(TASK INSTRUCTIONS) An exact transcription of the entries is required, with no images included.

(RECORDS TO PROCESS)

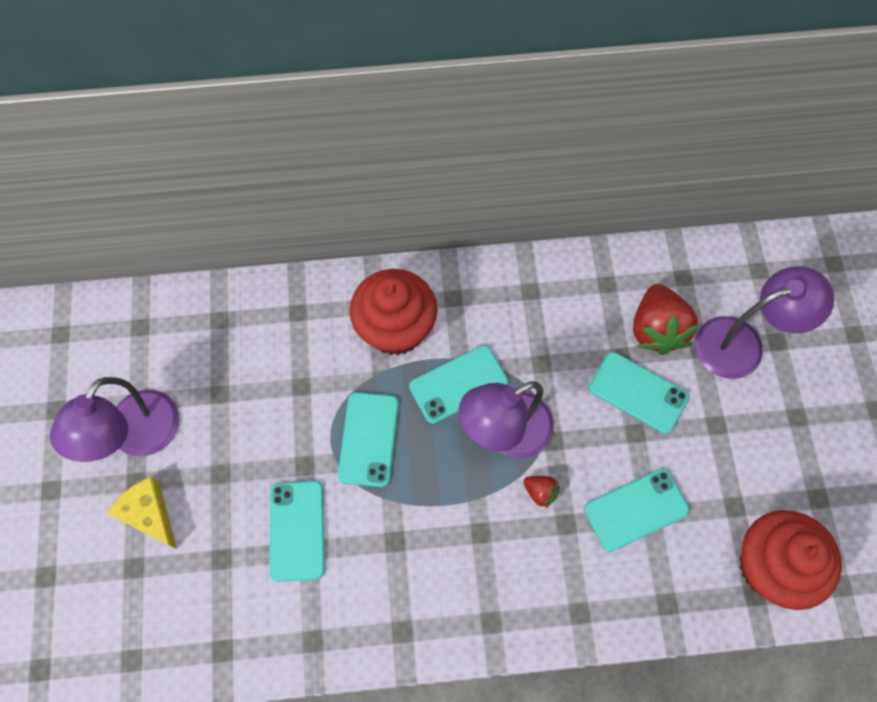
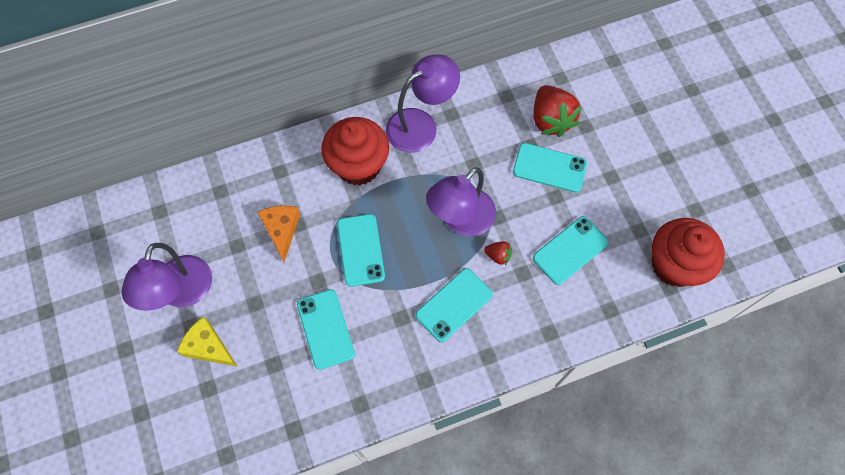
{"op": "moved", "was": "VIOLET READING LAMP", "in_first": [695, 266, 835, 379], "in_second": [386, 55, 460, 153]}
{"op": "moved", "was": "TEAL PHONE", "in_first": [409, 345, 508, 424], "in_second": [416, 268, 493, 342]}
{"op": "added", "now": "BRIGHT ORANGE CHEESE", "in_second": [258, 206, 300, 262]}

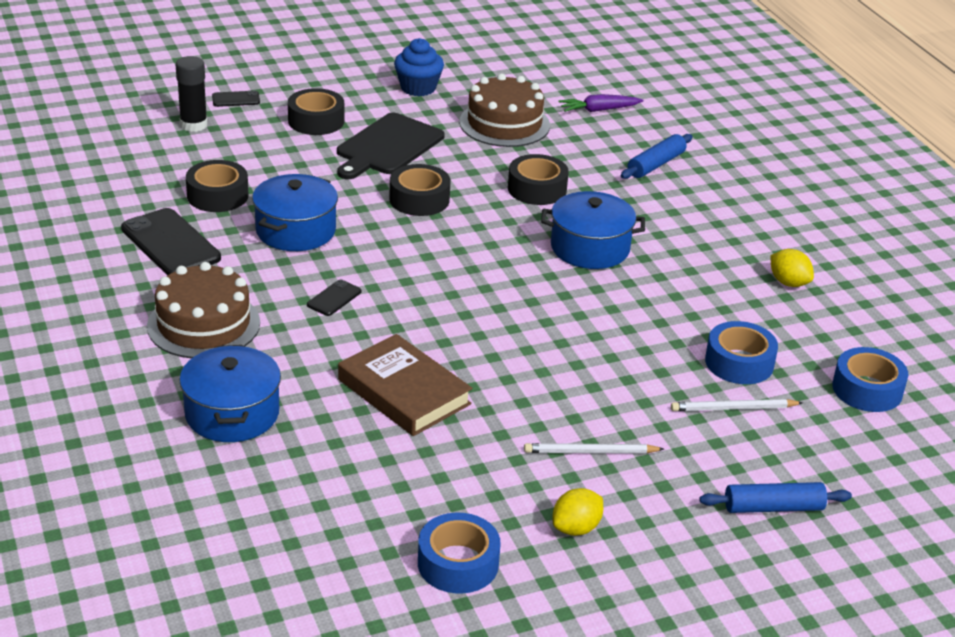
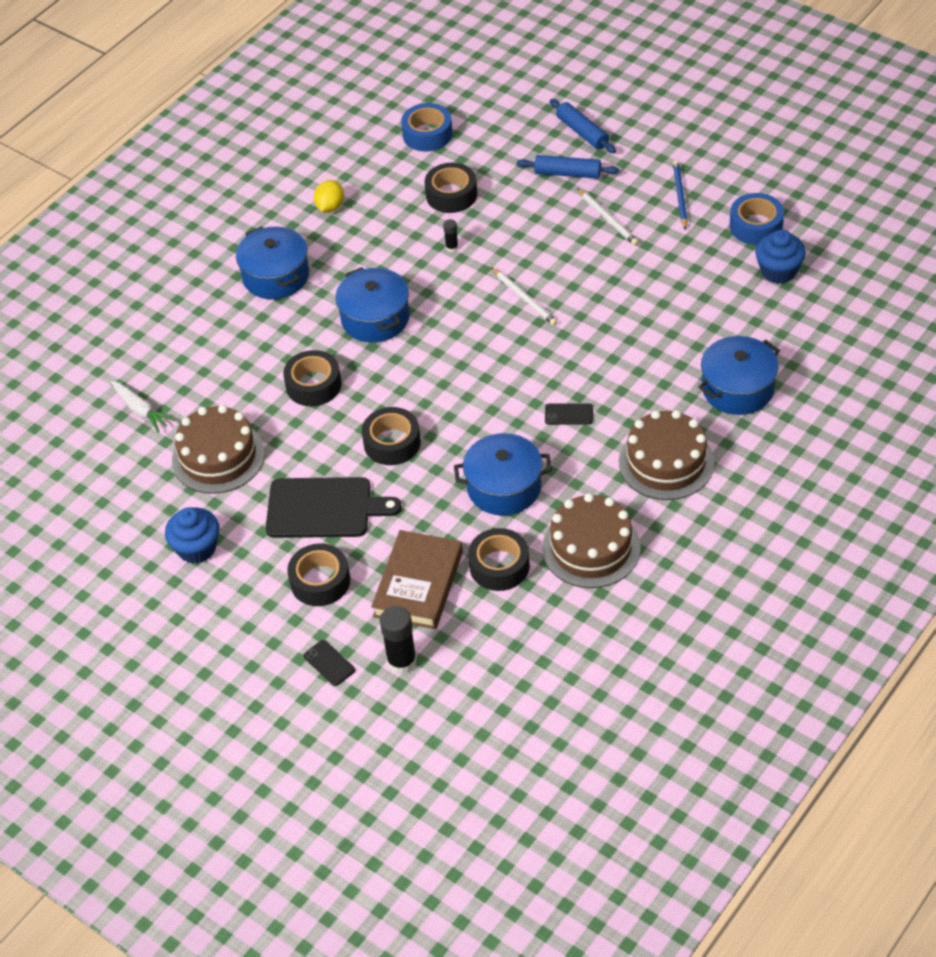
{"op": "recoloured", "was": "VIOLET ROOT VEGETABLE", "now": "PURE WHITE ROOT VEGETABLE", "in_first": [559, 94, 644, 112], "in_second": [111, 381, 175, 433]}
{"op": "moved", "was": "ROYAL BLUE ROLLING PIN", "in_first": [621, 134, 693, 179], "in_second": [517, 155, 619, 179]}
{"op": "replaced", "was": "JET-BLACK PHONE", "now": "DARK BROWN LAYER CAKE", "in_first": [121, 208, 221, 275], "in_second": [542, 493, 641, 588]}
{"op": "recoloured", "was": "ROYAL BLUE ROLL OF TAPE", "now": "JET-BLACK ROLL OF TAPE", "in_first": [705, 321, 778, 384], "in_second": [425, 163, 477, 213]}
{"op": "moved", "was": "DARK BROWN HARDCOVER", "in_first": [338, 334, 472, 436], "in_second": [371, 530, 463, 629]}
{"op": "moved", "was": "PURE WHITE LEAD PENCIL", "in_first": [671, 399, 803, 411], "in_second": [491, 267, 557, 326]}
{"op": "replaced", "was": "GOLDEN CITRUS FRUIT", "now": "ROYAL BLUE LEAD PENCIL", "in_first": [553, 488, 603, 536], "in_second": [673, 160, 687, 230]}
{"op": "added", "now": "JET-BLACK GLUE STICK", "in_second": [443, 219, 459, 252]}
{"op": "added", "now": "ROYAL BLUE POT", "in_second": [236, 226, 309, 299]}
{"op": "added", "now": "ROYAL BLUE MUFFIN", "in_second": [755, 229, 806, 284]}

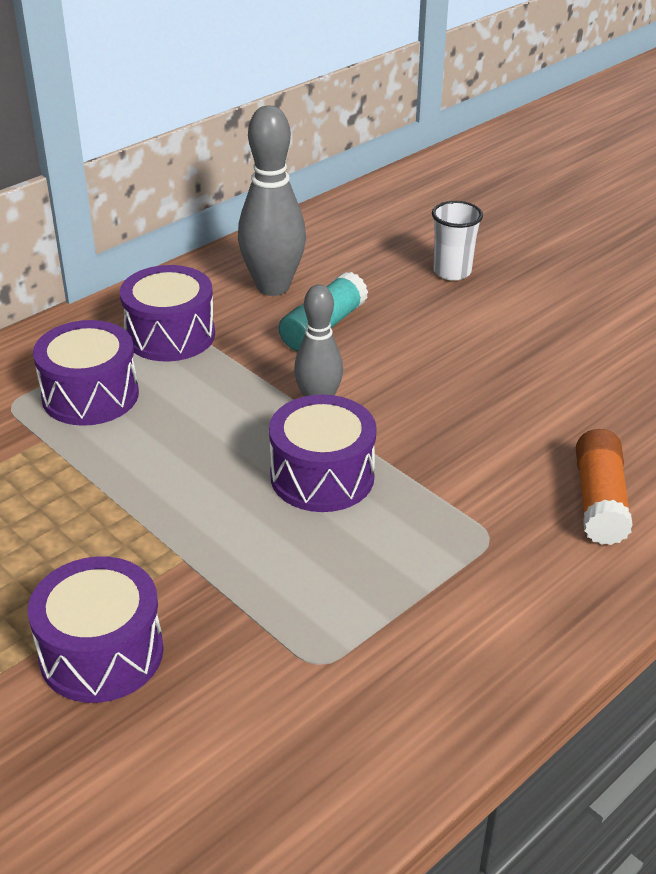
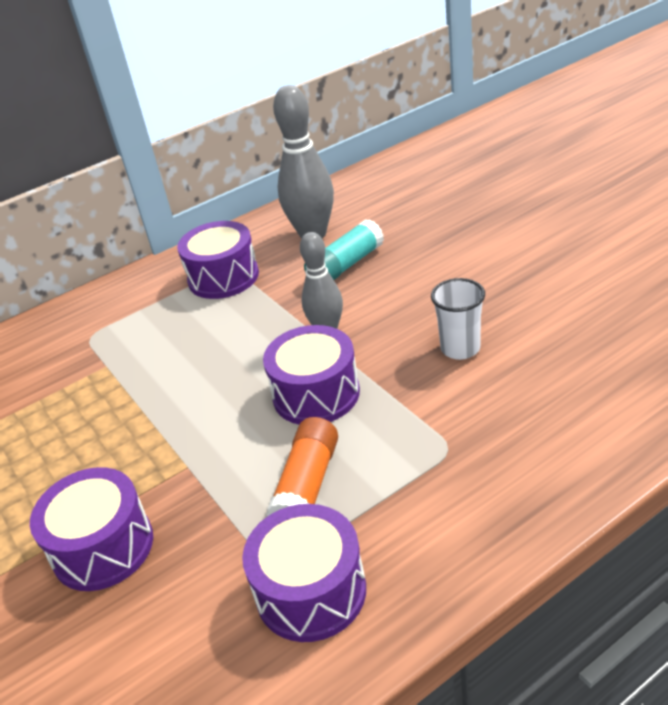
{"op": "moved", "was": "PURE WHITE TUMBLER", "in_first": [432, 201, 483, 281], "in_second": [431, 278, 485, 360]}
{"op": "moved", "was": "VIOLET TOY DRUM", "in_first": [33, 320, 139, 426], "in_second": [242, 504, 366, 642]}
{"op": "moved", "was": "BRIGHT ORANGE GLUE STICK", "in_first": [576, 429, 633, 545], "in_second": [266, 417, 338, 516]}

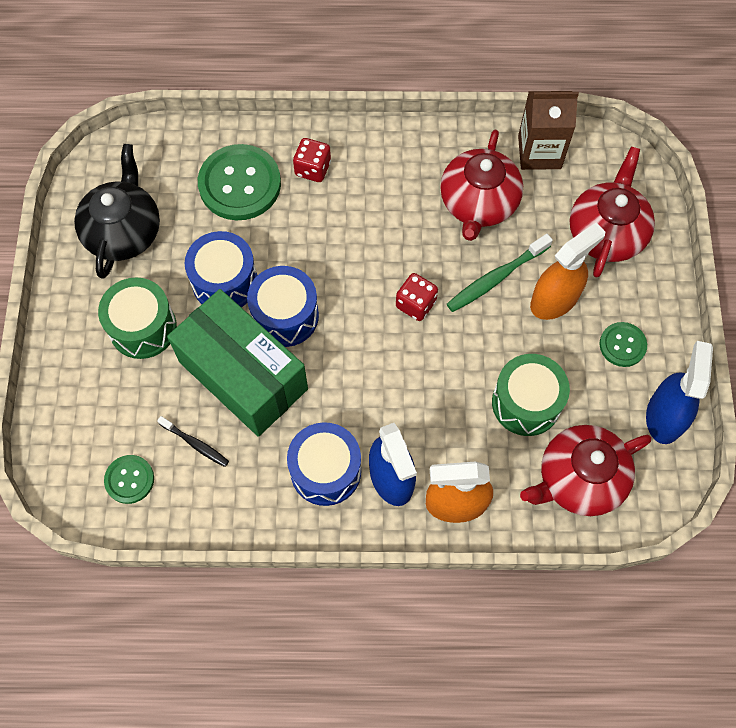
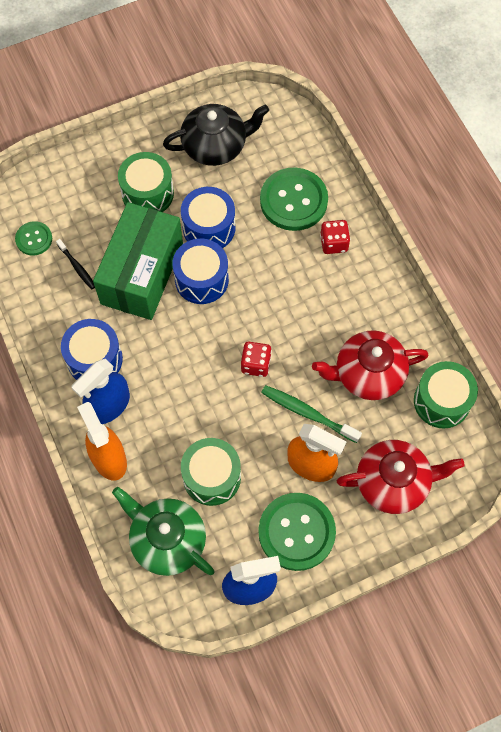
{"op": "replaced", "was": "DARK BROWN MILK CARTON", "now": "GREEN TOY DRUM", "in_first": [518, 91, 579, 170], "in_second": [414, 361, 478, 429]}
{"op": "resized", "was": "GREEN BUTTON", "in_first": [599, 322, 647, 367], "in_second": [258, 493, 336, 571], "ratio": 1.89}
{"op": "turned", "was": "JET-BLACK DENTAL BRUSH", "in_first": [157, 416, 229, 467], "in_second": [56, 239, 95, 289], "clockwise": -45}
{"op": "recoloured", "was": "SCARLET TEA POT", "now": "GREEN TEA POT", "in_first": [520, 425, 651, 516], "in_second": [112, 487, 214, 576]}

(ANSWER TO THIS TASK)
{"op": "moved", "was": "VIOLET READING LAMP", "in_first": [695, 266, 835, 379], "in_second": [386, 55, 460, 153]}
{"op": "moved", "was": "TEAL PHONE", "in_first": [409, 345, 508, 424], "in_second": [416, 268, 493, 342]}
{"op": "added", "now": "BRIGHT ORANGE CHEESE", "in_second": [258, 206, 300, 262]}

{"op": "recoloured", "was": "VIOLET ROOT VEGETABLE", "now": "PURE WHITE ROOT VEGETABLE", "in_first": [559, 94, 644, 112], "in_second": [111, 381, 175, 433]}
{"op": "moved", "was": "ROYAL BLUE ROLLING PIN", "in_first": [621, 134, 693, 179], "in_second": [517, 155, 619, 179]}
{"op": "replaced", "was": "JET-BLACK PHONE", "now": "DARK BROWN LAYER CAKE", "in_first": [121, 208, 221, 275], "in_second": [542, 493, 641, 588]}
{"op": "recoloured", "was": "ROYAL BLUE ROLL OF TAPE", "now": "JET-BLACK ROLL OF TAPE", "in_first": [705, 321, 778, 384], "in_second": [425, 163, 477, 213]}
{"op": "moved", "was": "DARK BROWN HARDCOVER", "in_first": [338, 334, 472, 436], "in_second": [371, 530, 463, 629]}
{"op": "moved", "was": "PURE WHITE LEAD PENCIL", "in_first": [671, 399, 803, 411], "in_second": [491, 267, 557, 326]}
{"op": "replaced", "was": "GOLDEN CITRUS FRUIT", "now": "ROYAL BLUE LEAD PENCIL", "in_first": [553, 488, 603, 536], "in_second": [673, 160, 687, 230]}
{"op": "added", "now": "JET-BLACK GLUE STICK", "in_second": [443, 219, 459, 252]}
{"op": "added", "now": "ROYAL BLUE POT", "in_second": [236, 226, 309, 299]}
{"op": "added", "now": "ROYAL BLUE MUFFIN", "in_second": [755, 229, 806, 284]}

{"op": "moved", "was": "PURE WHITE TUMBLER", "in_first": [432, 201, 483, 281], "in_second": [431, 278, 485, 360]}
{"op": "moved", "was": "VIOLET TOY DRUM", "in_first": [33, 320, 139, 426], "in_second": [242, 504, 366, 642]}
{"op": "moved", "was": "BRIGHT ORANGE GLUE STICK", "in_first": [576, 429, 633, 545], "in_second": [266, 417, 338, 516]}

{"op": "replaced", "was": "DARK BROWN MILK CARTON", "now": "GREEN TOY DRUM", "in_first": [518, 91, 579, 170], "in_second": [414, 361, 478, 429]}
{"op": "resized", "was": "GREEN BUTTON", "in_first": [599, 322, 647, 367], "in_second": [258, 493, 336, 571], "ratio": 1.89}
{"op": "turned", "was": "JET-BLACK DENTAL BRUSH", "in_first": [157, 416, 229, 467], "in_second": [56, 239, 95, 289], "clockwise": -45}
{"op": "recoloured", "was": "SCARLET TEA POT", "now": "GREEN TEA POT", "in_first": [520, 425, 651, 516], "in_second": [112, 487, 214, 576]}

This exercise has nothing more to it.